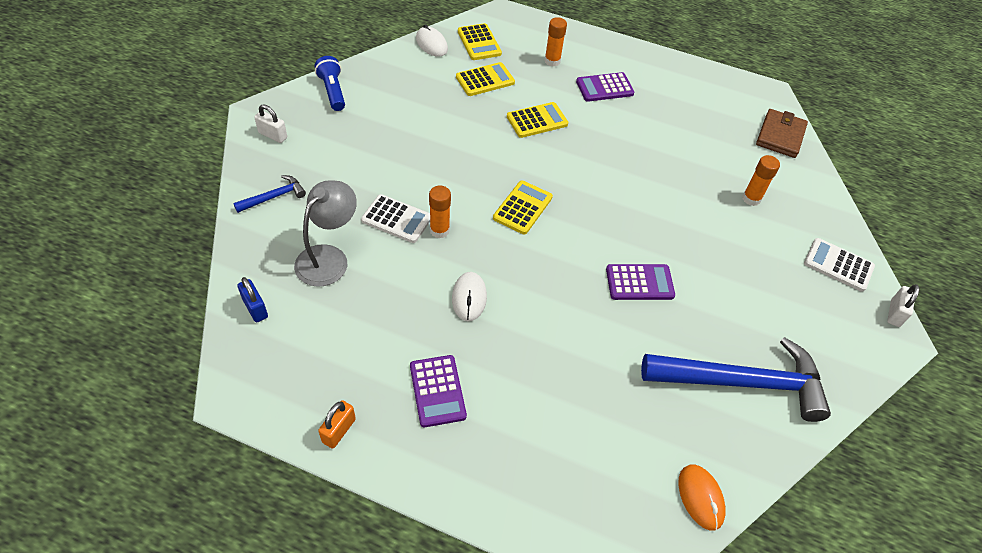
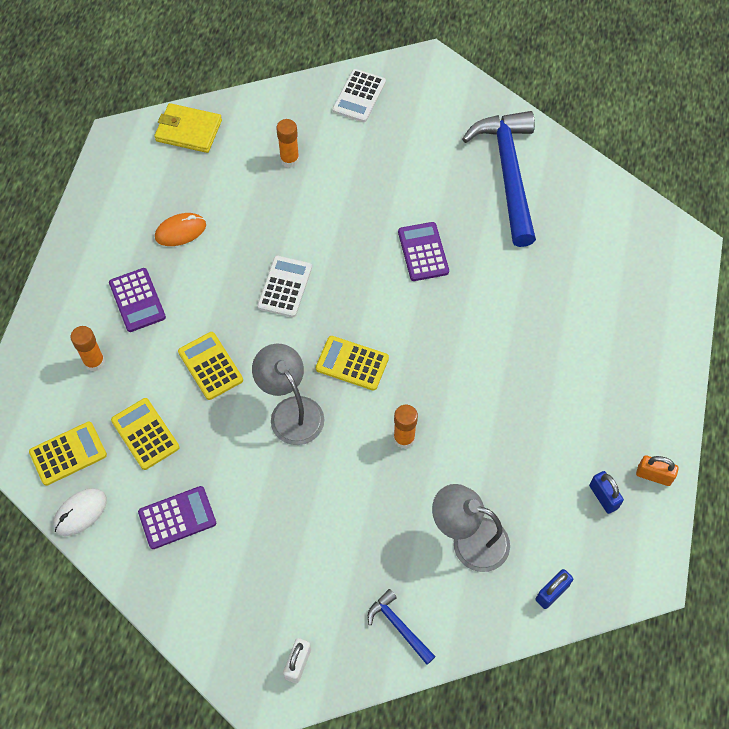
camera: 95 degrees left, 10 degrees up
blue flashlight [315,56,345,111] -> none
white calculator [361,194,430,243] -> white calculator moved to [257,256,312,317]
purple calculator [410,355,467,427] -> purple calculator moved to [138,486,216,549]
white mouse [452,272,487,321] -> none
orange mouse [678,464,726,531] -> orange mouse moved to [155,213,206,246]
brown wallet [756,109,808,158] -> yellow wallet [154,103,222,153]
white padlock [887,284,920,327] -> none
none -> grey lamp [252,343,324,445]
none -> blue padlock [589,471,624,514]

Directions: For this exercise, copy the entries above exactly and skip any picture.

Exercise result:
camera: 95 degrees left, 10 degrees up
blue flashlight [315,56,345,111] -> none
white calculator [361,194,430,243] -> white calculator moved to [257,256,312,317]
purple calculator [410,355,467,427] -> purple calculator moved to [138,486,216,549]
white mouse [452,272,487,321] -> none
orange mouse [678,464,726,531] -> orange mouse moved to [155,213,206,246]
brown wallet [756,109,808,158] -> yellow wallet [154,103,222,153]
white padlock [887,284,920,327] -> none
none -> grey lamp [252,343,324,445]
none -> blue padlock [589,471,624,514]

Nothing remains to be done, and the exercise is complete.